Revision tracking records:
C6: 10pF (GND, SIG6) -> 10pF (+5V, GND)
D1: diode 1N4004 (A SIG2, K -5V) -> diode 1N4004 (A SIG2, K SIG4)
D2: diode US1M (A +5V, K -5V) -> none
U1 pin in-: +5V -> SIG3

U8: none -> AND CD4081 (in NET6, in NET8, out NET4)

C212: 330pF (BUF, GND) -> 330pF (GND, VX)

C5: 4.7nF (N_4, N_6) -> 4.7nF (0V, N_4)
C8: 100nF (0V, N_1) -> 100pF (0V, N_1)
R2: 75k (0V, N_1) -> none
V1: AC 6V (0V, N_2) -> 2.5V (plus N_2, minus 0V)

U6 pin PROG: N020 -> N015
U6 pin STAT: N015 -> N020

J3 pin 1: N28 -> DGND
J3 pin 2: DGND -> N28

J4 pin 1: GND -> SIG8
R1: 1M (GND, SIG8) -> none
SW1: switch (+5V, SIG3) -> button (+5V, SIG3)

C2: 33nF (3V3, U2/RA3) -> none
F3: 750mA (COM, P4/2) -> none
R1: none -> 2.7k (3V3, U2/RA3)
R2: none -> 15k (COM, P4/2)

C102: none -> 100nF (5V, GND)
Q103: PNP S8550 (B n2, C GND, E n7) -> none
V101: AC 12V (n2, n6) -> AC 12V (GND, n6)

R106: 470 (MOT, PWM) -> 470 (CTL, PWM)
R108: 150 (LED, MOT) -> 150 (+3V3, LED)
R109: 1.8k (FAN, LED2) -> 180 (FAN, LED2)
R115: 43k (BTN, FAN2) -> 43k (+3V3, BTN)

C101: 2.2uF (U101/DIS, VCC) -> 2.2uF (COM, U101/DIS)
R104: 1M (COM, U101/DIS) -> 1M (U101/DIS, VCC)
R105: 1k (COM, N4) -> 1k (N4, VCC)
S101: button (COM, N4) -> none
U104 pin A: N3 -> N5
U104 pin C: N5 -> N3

• _WORK TASK_
The answer should be an exact copy of the lines from the first line of the data through the line with "SW1: switch (+5V, SIG3) -> button (+5V, SIG3)" and should contain nothing else.

• _THE ANSWER_
C6: 10pF (GND, SIG6) -> 10pF (+5V, GND)
D1: diode 1N4004 (A SIG2, K -5V) -> diode 1N4004 (A SIG2, K SIG4)
D2: diode US1M (A +5V, K -5V) -> none
U1 pin in-: +5V -> SIG3

U8: none -> AND CD4081 (in NET6, in NET8, out NET4)

C212: 330pF (BUF, GND) -> 330pF (GND, VX)

C5: 4.7nF (N_4, N_6) -> 4.7nF (0V, N_4)
C8: 100nF (0V, N_1) -> 100pF (0V, N_1)
R2: 75k (0V, N_1) -> none
V1: AC 6V (0V, N_2) -> 2.5V (plus N_2, minus 0V)

U6 pin PROG: N020 -> N015
U6 pin STAT: N015 -> N020

J3 pin 1: N28 -> DGND
J3 pin 2: DGND -> N28

J4 pin 1: GND -> SIG8
R1: 1M (GND, SIG8) -> none
SW1: switch (+5V, SIG3) -> button (+5V, SIG3)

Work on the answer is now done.